— Start MATERIAL PROVIDED —
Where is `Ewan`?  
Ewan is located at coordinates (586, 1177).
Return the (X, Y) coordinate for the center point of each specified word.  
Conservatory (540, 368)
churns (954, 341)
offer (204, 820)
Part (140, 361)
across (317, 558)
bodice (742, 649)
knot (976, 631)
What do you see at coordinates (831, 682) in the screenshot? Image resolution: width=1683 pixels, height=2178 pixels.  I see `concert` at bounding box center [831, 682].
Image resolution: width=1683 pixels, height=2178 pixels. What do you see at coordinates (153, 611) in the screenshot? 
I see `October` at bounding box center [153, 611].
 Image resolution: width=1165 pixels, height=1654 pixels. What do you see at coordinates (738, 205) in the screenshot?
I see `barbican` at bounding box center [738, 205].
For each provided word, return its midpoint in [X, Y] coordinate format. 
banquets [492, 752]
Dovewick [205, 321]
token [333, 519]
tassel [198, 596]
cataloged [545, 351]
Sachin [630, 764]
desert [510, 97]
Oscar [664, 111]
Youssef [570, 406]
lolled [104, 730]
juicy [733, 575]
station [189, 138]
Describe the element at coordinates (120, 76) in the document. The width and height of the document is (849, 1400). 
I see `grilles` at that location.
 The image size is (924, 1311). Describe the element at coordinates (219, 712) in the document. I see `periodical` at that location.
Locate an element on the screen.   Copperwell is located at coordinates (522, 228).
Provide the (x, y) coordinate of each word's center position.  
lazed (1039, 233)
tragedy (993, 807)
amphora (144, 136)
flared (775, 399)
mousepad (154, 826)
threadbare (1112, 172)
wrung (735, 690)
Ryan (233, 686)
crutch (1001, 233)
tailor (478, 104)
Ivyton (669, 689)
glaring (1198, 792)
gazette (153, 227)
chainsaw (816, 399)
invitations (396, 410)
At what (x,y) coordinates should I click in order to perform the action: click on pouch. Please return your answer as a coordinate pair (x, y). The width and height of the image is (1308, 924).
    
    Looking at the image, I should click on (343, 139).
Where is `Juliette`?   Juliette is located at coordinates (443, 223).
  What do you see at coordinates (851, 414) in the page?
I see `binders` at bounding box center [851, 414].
— End MATERIAL PROVIDED —
THE REQUEST: Reproduce the entries verbatim, beginning with the line that contains "invitations (396, 410)" and continuing through the last line of the entries.

SOLUTION:
invitations (396, 410)
At what (x,y) coordinates should I click in order to perform the action: click on pouch. Please return your answer as a coordinate pair (x, y). The width and height of the image is (1308, 924).
    
    Looking at the image, I should click on (343, 139).
Where is `Juliette`?   Juliette is located at coordinates (443, 223).
  What do you see at coordinates (851, 414) in the page?
I see `binders` at bounding box center [851, 414].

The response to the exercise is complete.